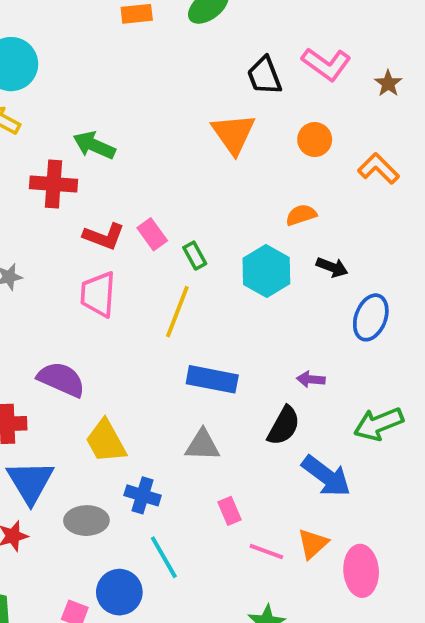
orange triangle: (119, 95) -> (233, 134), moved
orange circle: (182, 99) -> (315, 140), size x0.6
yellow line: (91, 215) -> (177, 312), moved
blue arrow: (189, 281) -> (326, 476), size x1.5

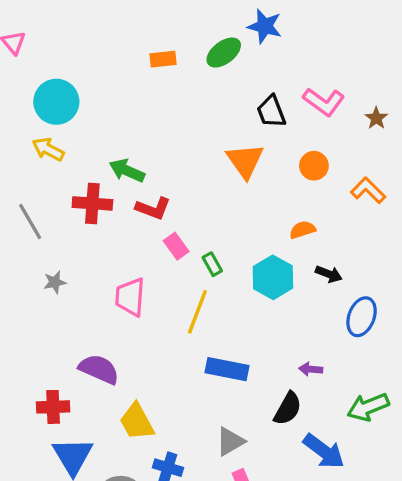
red L-shape: (104, 236) -> (153, 208), moved
gray triangle: (203, 445) -> (230, 441), moved, turned -32

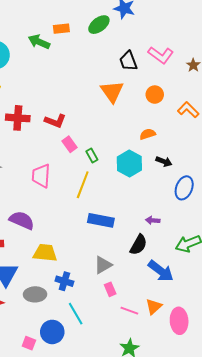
green arrow: (127, 171) -> (39, 42), moved
yellow trapezoid: (137, 422) -> (45, 253), turned 125

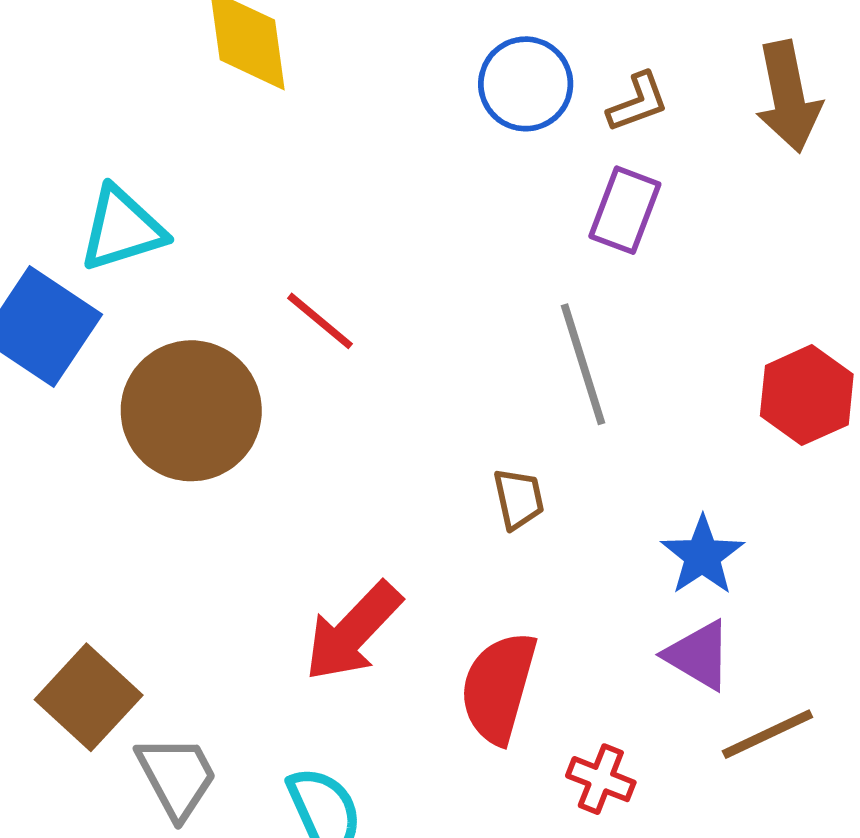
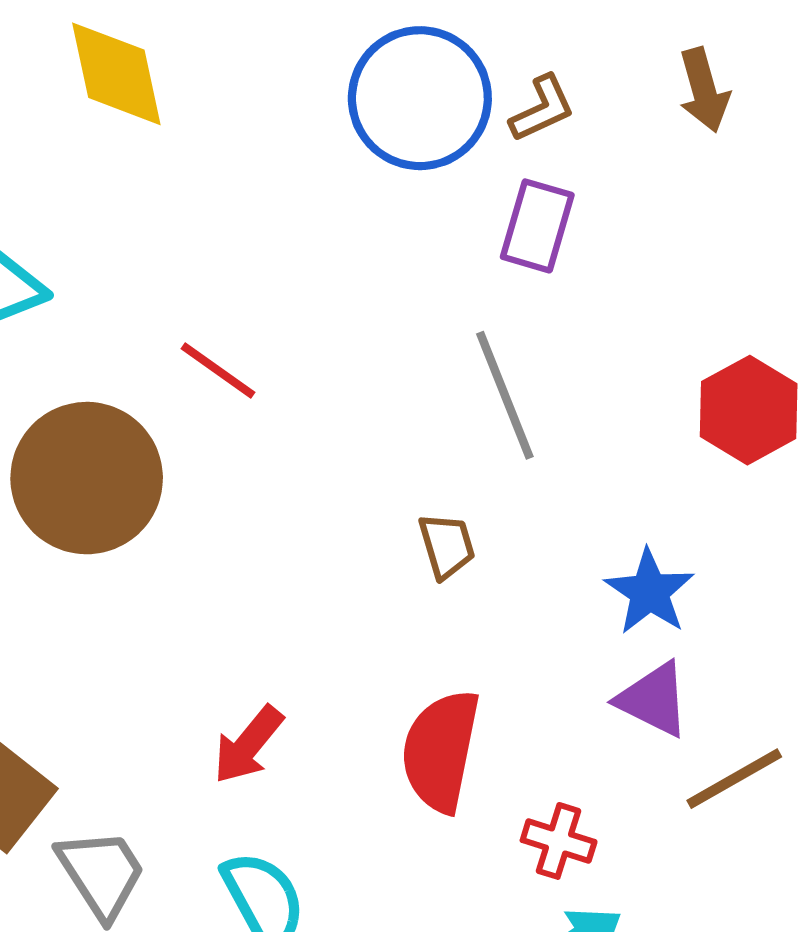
blue circle: (526, 84) -> (420, 98), size x1.4
brown arrow: (788, 97) -> (704, 90), size x0.7
red arrow: (353, 632) -> (248, 745), moved, size x0.7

------------------------------------------------------------

• Problem: Exactly the lines from the line with "red L-shape: (104, 236) -> (153, 208), moved" through the last line of the listing, both included, should be extracted, and the pictures left behind.

• The answer:
red L-shape: (104, 236) -> (153, 208), moved
gray triangle: (203, 445) -> (230, 441), moved, turned -32

green arrow: (127, 171) -> (39, 42), moved
yellow trapezoid: (137, 422) -> (45, 253), turned 125

blue circle: (526, 84) -> (420, 98), size x1.4
brown arrow: (788, 97) -> (704, 90), size x0.7
red arrow: (353, 632) -> (248, 745), moved, size x0.7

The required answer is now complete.